# WORK TASK:
Show every line from the entries that follow which holds the word "turquoise".
== Segment start ==
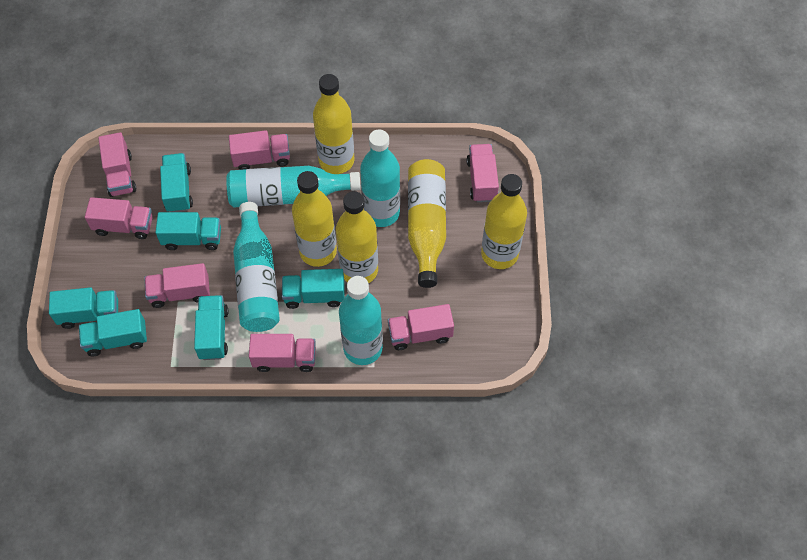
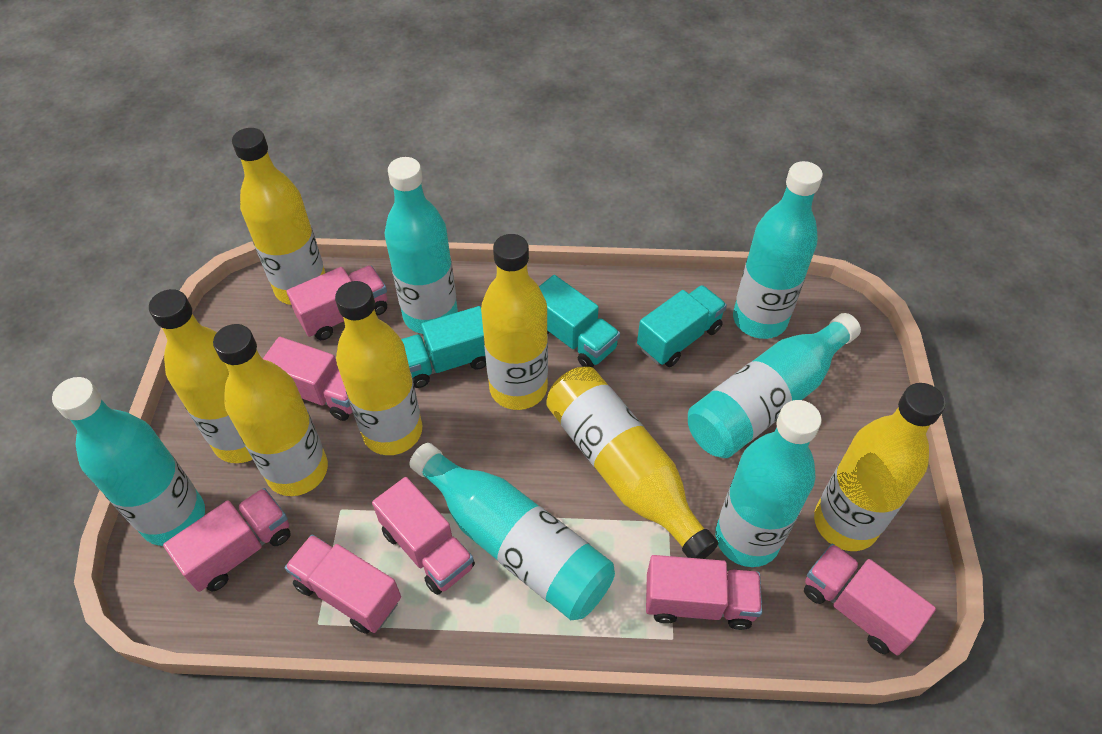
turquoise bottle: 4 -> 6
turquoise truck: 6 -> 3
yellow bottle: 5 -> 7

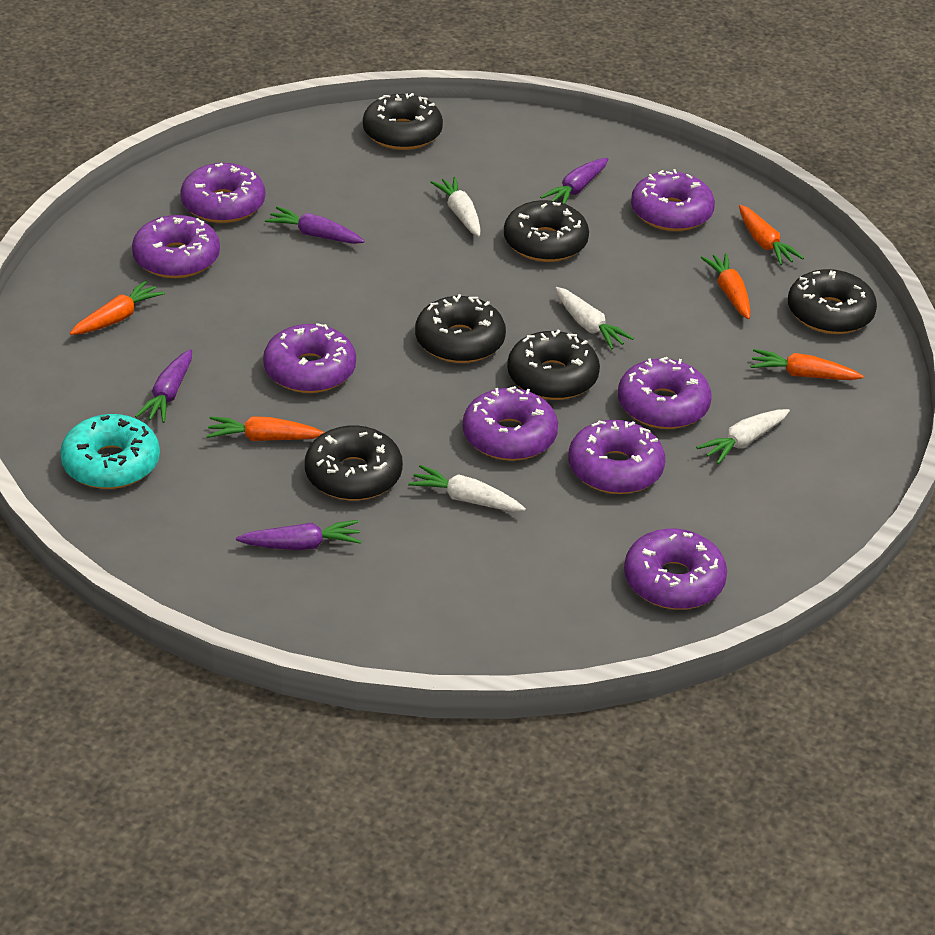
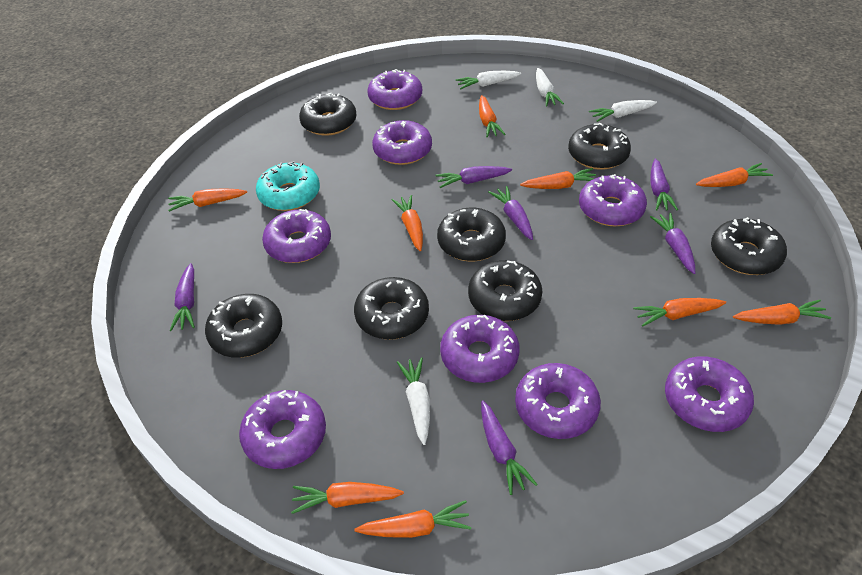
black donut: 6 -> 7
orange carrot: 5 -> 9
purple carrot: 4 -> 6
== Segment end ==
# RESULT OF THIS EXERCISE:
turquoise bottle: 4 -> 6
turquoise truck: 6 -> 3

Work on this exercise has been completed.